■ Exercise goal ■
In the records below, find each line with the word "black" and copy it.

(Working data)

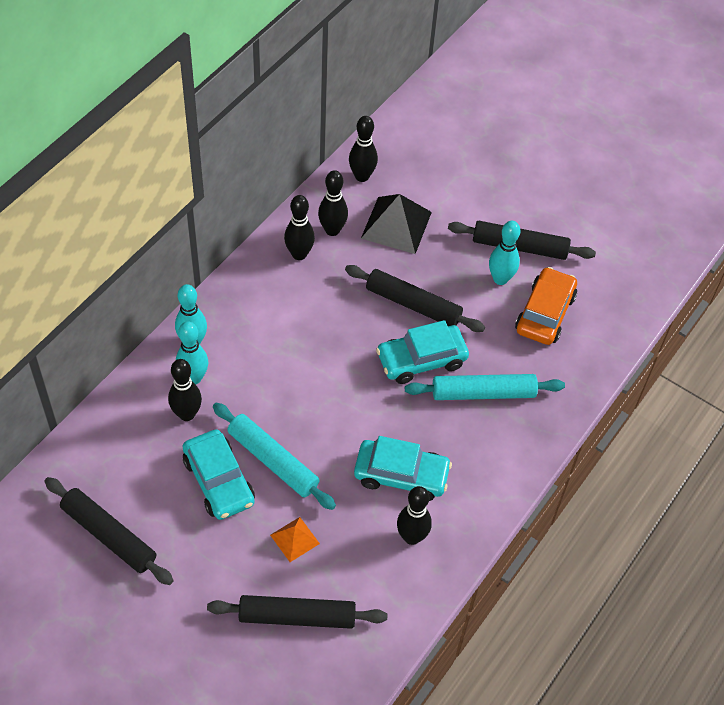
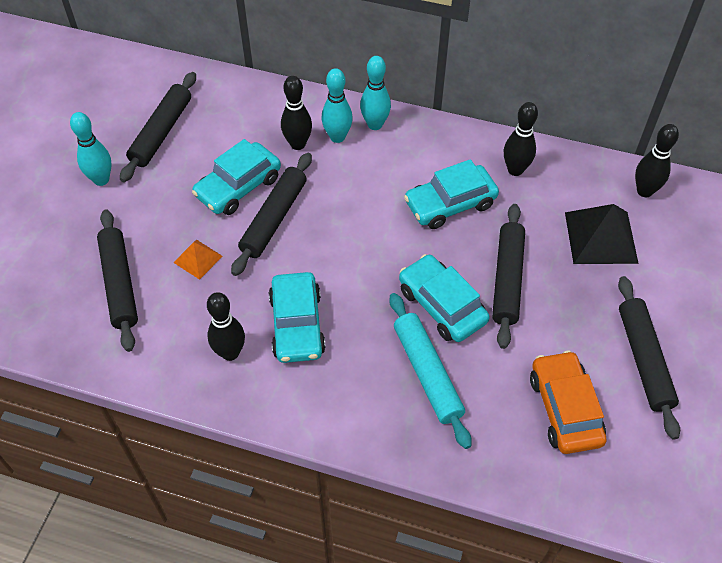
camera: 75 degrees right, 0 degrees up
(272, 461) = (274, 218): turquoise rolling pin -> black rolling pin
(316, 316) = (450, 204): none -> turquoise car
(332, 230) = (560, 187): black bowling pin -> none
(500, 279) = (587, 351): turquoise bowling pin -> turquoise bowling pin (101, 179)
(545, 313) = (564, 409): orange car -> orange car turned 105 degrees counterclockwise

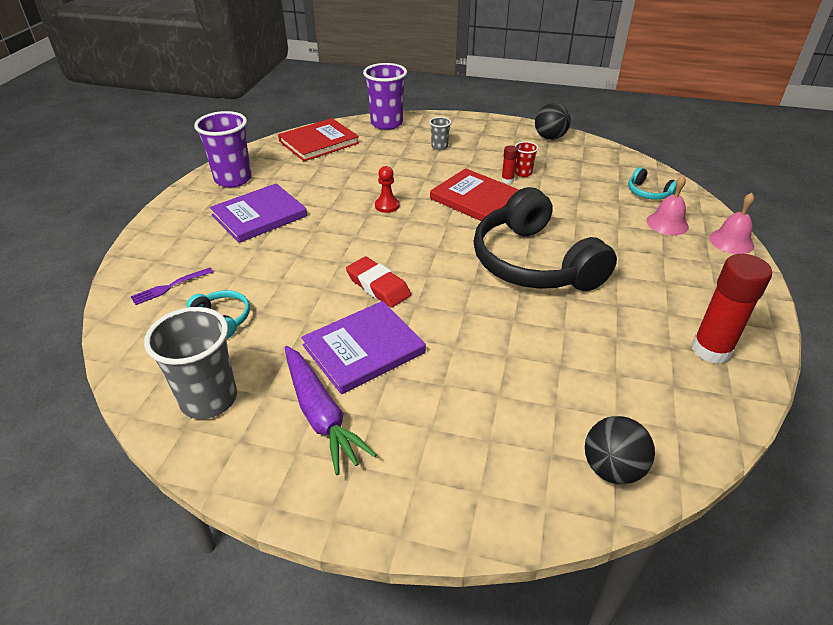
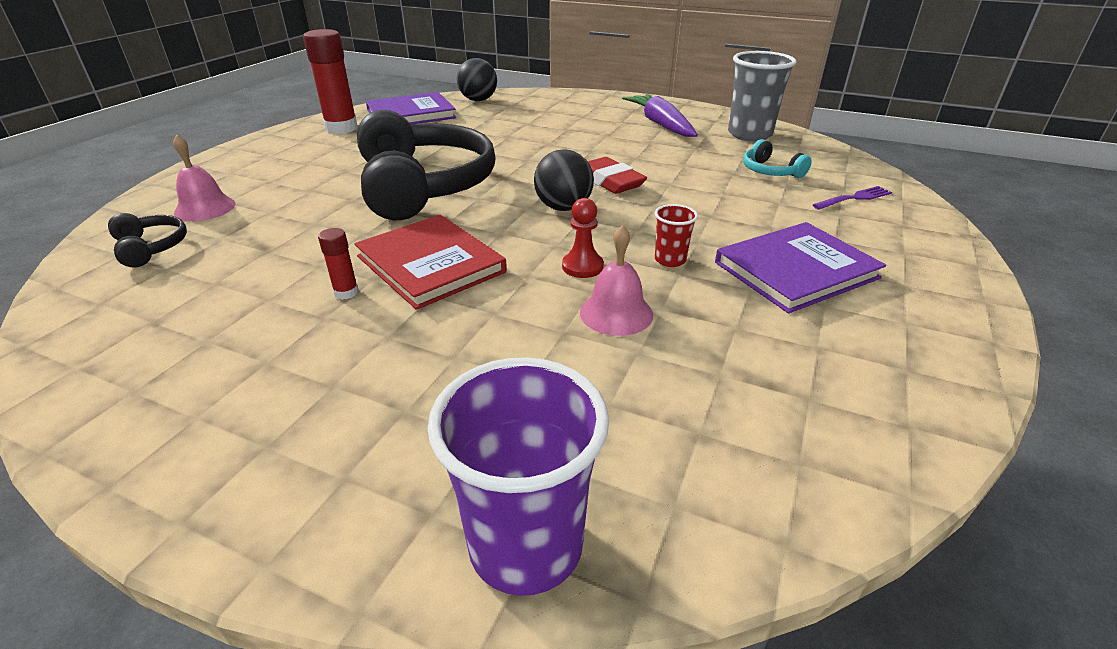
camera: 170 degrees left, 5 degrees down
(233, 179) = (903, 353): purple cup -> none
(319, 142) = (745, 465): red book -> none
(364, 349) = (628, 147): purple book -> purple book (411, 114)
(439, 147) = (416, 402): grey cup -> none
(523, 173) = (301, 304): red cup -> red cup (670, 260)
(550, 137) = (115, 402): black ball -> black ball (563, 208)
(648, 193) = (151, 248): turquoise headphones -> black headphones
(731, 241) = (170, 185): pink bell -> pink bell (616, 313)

(End Working data)

■ Expected output ■
(272, 461) = (274, 218): turquoise rolling pin -> black rolling pin
(332, 230) = (560, 187): black bowling pin -> none
(550, 137) = (115, 402): black ball -> black ball (563, 208)
(648, 193) = (151, 248): turquoise headphones -> black headphones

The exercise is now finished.